*WORK ITEM*: Please retype, unchanged, each line from the top of the material below through the line where "LIGHT1 pin GND: none -> GND" appears.

*EXERCISE MATERIALS*:

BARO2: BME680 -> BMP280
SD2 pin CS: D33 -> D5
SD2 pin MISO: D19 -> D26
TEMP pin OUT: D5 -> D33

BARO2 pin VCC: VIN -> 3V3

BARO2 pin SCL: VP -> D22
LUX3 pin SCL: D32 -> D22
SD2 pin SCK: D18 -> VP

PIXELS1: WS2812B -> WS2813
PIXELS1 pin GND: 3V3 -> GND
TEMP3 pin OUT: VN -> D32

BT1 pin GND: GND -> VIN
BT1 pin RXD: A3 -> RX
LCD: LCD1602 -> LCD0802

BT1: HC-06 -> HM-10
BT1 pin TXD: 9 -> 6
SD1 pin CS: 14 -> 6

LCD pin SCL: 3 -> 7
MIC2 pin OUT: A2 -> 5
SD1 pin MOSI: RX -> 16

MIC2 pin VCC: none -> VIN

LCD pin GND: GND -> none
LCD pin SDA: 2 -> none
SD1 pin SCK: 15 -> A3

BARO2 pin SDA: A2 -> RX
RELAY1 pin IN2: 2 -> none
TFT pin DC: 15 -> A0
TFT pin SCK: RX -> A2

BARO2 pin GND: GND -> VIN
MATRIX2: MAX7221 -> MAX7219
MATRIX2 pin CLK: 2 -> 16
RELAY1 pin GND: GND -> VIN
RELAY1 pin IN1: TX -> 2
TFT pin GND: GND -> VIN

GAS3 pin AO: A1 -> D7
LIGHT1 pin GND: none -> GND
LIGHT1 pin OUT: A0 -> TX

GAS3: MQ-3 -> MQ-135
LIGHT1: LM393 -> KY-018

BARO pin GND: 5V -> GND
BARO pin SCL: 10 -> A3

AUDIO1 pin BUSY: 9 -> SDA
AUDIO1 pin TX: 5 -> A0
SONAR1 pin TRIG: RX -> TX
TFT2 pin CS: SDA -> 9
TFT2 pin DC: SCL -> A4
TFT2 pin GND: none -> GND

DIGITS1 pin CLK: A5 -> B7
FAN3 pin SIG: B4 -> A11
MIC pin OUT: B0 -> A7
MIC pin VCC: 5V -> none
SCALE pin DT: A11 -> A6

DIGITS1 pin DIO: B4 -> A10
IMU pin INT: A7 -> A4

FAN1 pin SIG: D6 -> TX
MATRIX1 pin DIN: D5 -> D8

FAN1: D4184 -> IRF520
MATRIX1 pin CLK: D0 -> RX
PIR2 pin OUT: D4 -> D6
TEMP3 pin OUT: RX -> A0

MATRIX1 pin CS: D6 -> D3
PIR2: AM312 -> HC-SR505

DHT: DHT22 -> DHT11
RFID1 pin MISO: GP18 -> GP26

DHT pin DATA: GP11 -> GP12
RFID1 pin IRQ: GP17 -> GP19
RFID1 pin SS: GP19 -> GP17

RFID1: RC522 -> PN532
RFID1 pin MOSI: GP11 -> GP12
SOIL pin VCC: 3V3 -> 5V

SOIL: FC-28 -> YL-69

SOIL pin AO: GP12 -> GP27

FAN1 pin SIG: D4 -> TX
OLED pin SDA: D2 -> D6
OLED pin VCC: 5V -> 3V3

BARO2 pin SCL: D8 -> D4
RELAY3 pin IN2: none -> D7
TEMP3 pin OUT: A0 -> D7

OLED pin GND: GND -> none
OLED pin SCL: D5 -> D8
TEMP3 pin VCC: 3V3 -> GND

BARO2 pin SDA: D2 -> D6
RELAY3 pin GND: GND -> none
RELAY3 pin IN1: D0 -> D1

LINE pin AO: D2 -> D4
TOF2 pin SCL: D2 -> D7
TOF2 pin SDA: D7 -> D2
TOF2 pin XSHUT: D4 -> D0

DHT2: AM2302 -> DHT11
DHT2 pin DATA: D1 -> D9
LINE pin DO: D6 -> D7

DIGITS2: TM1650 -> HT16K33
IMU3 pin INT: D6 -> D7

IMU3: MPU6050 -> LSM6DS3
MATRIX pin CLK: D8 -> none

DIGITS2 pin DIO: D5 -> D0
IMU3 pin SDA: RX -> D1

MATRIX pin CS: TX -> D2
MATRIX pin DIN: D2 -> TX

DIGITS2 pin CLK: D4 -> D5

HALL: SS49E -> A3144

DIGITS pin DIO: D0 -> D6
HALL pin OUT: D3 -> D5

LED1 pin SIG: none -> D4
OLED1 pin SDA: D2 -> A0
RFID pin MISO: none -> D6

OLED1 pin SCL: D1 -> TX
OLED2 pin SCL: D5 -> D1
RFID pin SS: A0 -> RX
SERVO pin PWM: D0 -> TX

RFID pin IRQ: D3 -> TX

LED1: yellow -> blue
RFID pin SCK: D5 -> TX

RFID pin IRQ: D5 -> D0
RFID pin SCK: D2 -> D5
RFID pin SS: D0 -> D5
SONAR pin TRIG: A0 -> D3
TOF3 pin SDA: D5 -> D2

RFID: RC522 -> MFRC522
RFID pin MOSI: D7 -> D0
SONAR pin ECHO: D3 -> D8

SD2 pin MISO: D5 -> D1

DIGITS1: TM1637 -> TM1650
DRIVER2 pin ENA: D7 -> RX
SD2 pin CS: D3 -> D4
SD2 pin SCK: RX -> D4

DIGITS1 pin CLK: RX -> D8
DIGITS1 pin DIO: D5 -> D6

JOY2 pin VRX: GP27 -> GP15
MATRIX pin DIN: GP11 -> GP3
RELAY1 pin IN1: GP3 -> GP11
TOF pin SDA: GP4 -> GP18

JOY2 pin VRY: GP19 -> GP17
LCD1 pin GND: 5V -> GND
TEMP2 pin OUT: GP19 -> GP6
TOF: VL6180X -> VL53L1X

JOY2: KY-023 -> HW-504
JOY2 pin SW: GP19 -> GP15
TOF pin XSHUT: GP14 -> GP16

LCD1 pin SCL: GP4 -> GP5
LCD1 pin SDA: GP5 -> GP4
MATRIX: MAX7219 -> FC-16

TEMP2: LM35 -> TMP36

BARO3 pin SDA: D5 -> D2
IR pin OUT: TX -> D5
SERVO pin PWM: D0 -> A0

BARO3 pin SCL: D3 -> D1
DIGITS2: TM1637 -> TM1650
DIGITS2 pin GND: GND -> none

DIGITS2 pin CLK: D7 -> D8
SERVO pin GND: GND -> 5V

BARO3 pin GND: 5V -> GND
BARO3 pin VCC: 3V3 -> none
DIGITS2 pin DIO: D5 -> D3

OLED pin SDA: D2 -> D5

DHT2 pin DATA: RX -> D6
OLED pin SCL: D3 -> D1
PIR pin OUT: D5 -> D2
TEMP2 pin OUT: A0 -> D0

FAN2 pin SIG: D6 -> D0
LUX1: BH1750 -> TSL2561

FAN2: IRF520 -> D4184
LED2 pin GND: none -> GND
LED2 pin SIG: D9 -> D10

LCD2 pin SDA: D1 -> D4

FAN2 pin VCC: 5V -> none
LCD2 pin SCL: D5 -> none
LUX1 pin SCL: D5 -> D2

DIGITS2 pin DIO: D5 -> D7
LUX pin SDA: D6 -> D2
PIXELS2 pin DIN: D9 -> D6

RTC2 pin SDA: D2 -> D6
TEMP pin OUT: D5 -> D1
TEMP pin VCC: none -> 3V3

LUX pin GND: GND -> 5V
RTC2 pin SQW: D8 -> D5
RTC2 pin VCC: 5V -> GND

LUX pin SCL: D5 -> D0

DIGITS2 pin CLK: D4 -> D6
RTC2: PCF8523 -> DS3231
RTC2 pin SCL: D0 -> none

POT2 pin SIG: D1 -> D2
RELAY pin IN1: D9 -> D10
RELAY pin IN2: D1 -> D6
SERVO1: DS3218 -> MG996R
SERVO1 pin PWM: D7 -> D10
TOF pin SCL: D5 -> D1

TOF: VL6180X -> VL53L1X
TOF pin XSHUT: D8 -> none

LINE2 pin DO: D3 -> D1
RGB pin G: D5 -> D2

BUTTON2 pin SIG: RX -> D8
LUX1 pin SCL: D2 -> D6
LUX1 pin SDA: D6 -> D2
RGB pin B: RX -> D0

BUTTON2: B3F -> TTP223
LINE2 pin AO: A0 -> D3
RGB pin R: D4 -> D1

*RESPONSE TO THE TASK*:
BARO2: BME680 -> BMP280
SD2 pin CS: D33 -> D5
SD2 pin MISO: D19 -> D26
TEMP pin OUT: D5 -> D33

BARO2 pin VCC: VIN -> 3V3

BARO2 pin SCL: VP -> D22
LUX3 pin SCL: D32 -> D22
SD2 pin SCK: D18 -> VP

PIXELS1: WS2812B -> WS2813
PIXELS1 pin GND: 3V3 -> GND
TEMP3 pin OUT: VN -> D32

BT1 pin GND: GND -> VIN
BT1 pin RXD: A3 -> RX
LCD: LCD1602 -> LCD0802

BT1: HC-06 -> HM-10
BT1 pin TXD: 9 -> 6
SD1 pin CS: 14 -> 6

LCD pin SCL: 3 -> 7
MIC2 pin OUT: A2 -> 5
SD1 pin MOSI: RX -> 16

MIC2 pin VCC: none -> VIN

LCD pin GND: GND -> none
LCD pin SDA: 2 -> none
SD1 pin SCK: 15 -> A3

BARO2 pin SDA: A2 -> RX
RELAY1 pin IN2: 2 -> none
TFT pin DC: 15 -> A0
TFT pin SCK: RX -> A2

BARO2 pin GND: GND -> VIN
MATRIX2: MAX7221 -> MAX7219
MATRIX2 pin CLK: 2 -> 16
RELAY1 pin GND: GND -> VIN
RELAY1 pin IN1: TX -> 2
TFT pin GND: GND -> VIN

GAS3 pin AO: A1 -> D7
LIGHT1 pin GND: none -> GND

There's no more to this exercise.